RECORDS:
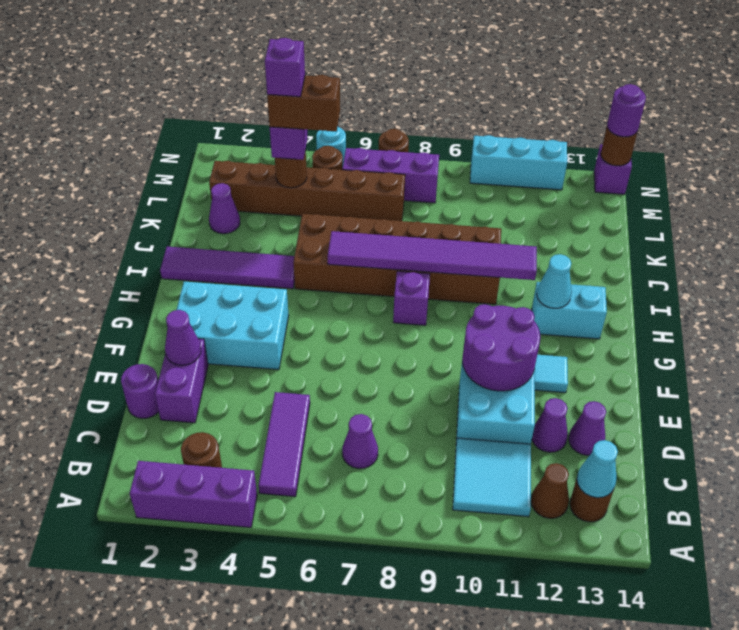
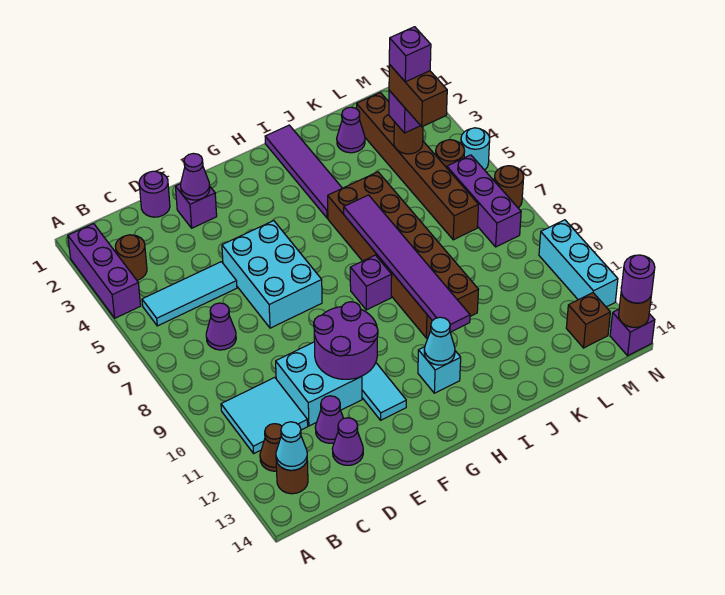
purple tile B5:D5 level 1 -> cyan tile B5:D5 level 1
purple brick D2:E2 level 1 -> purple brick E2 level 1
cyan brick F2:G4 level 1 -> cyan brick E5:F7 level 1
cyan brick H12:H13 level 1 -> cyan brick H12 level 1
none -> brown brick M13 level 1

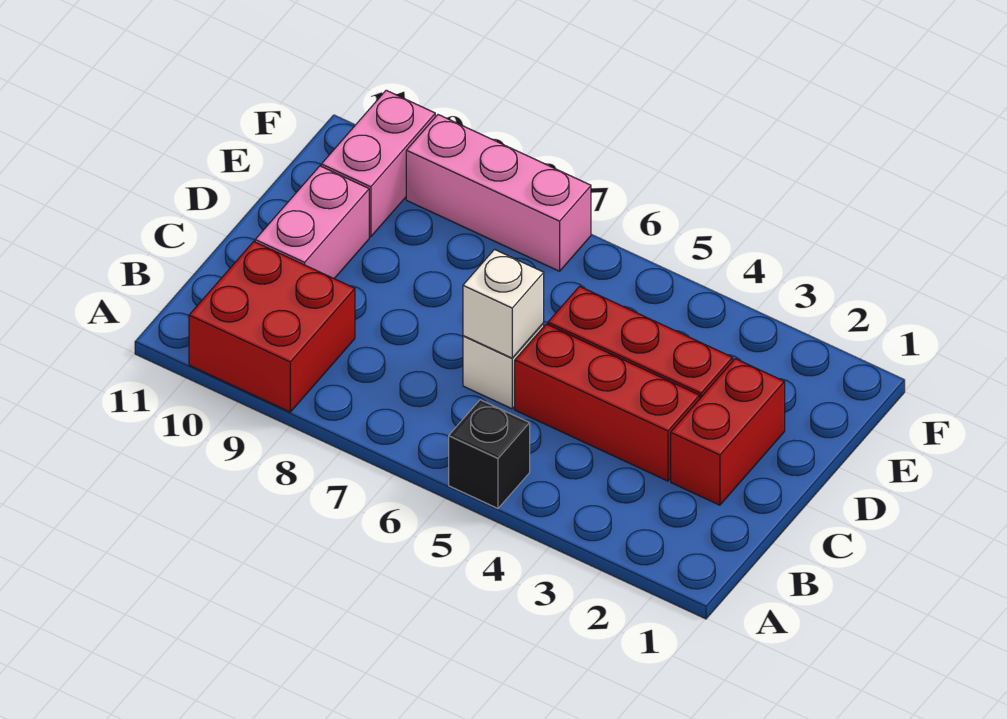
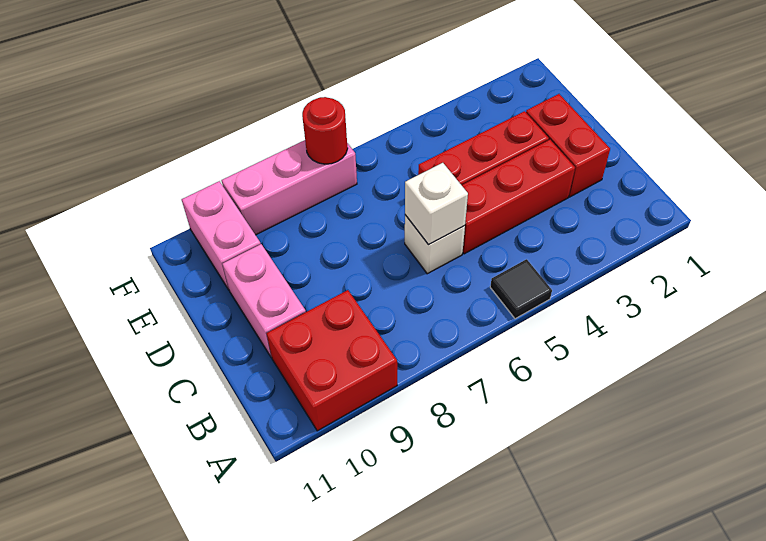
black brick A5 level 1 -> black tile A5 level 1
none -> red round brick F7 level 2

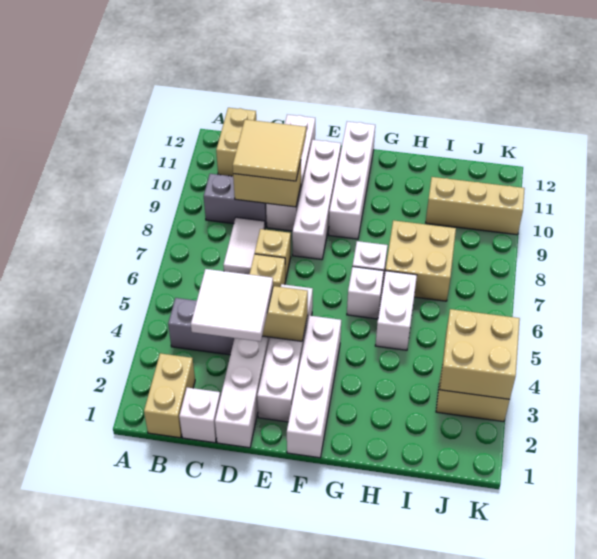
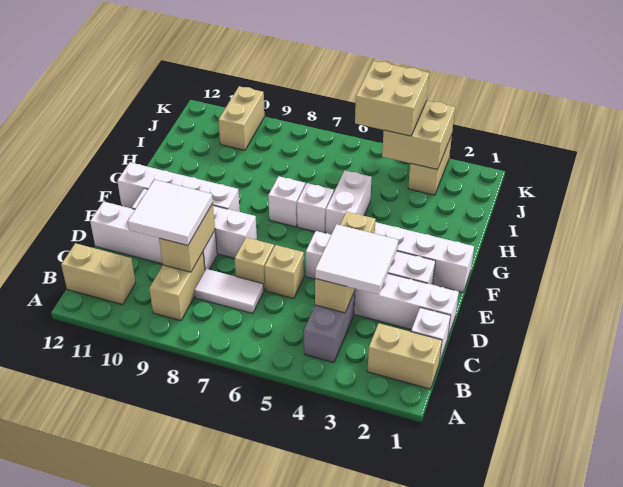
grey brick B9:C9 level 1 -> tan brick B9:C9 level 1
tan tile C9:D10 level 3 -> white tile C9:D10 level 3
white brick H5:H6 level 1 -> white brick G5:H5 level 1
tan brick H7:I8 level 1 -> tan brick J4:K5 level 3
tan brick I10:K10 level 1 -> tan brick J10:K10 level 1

WHAT TO DO: Each line of the data that holds "purple" should be copied.

RESULT OF THE TASK:
purple tile B5:D5 level 1 -> cyan tile B5:D5 level 1
purple brick D2:E2 level 1 -> purple brick E2 level 1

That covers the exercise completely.